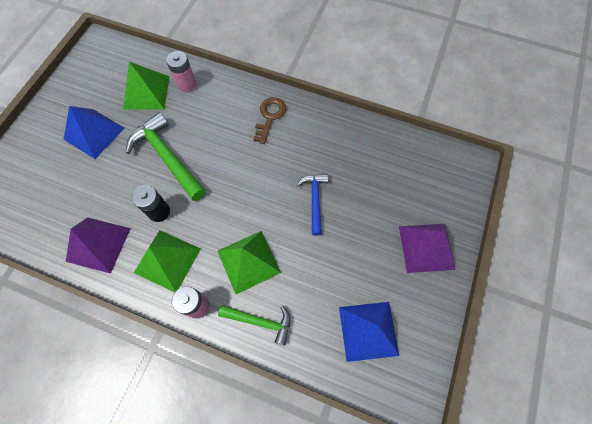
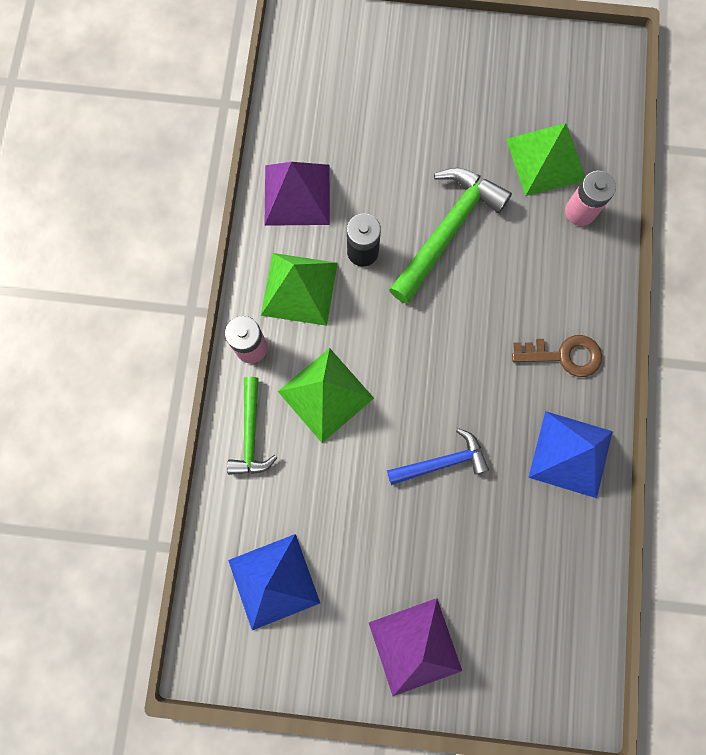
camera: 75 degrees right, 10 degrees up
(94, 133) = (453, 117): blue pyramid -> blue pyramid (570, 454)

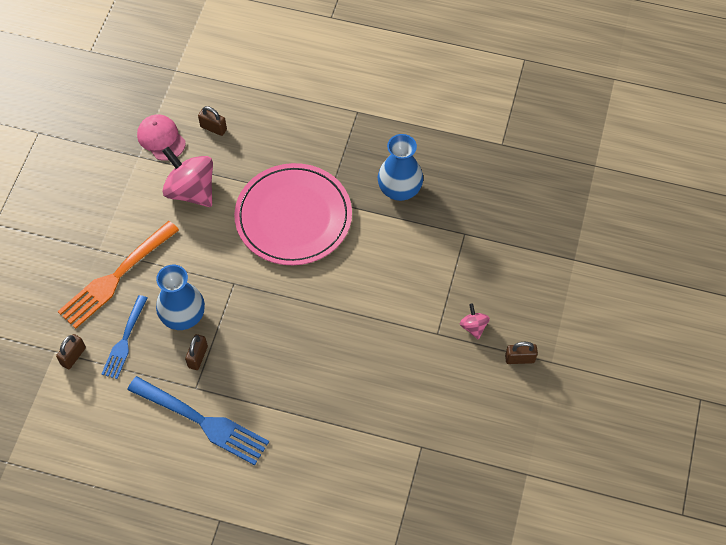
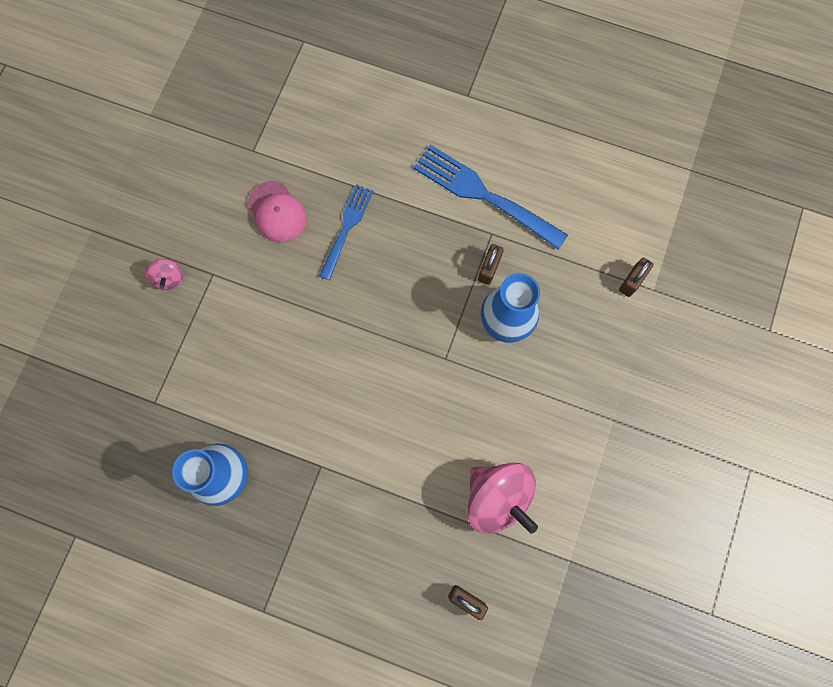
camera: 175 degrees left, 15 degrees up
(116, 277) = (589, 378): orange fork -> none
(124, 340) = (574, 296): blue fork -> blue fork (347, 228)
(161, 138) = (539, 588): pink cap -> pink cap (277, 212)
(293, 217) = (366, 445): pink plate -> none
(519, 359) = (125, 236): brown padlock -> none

::::::

All preceding records should be duplicated verbatim, images excepted.

camera: 75 degrees right, 10 degrees up
(94, 133) = (453, 117): blue pyramid -> blue pyramid (570, 454)

camera: 175 degrees left, 15 degrees up
(116, 277) = (589, 378): orange fork -> none
(124, 340) = (574, 296): blue fork -> blue fork (347, 228)
(161, 138) = (539, 588): pink cap -> pink cap (277, 212)
(293, 217) = (366, 445): pink plate -> none
(519, 359) = (125, 236): brown padlock -> none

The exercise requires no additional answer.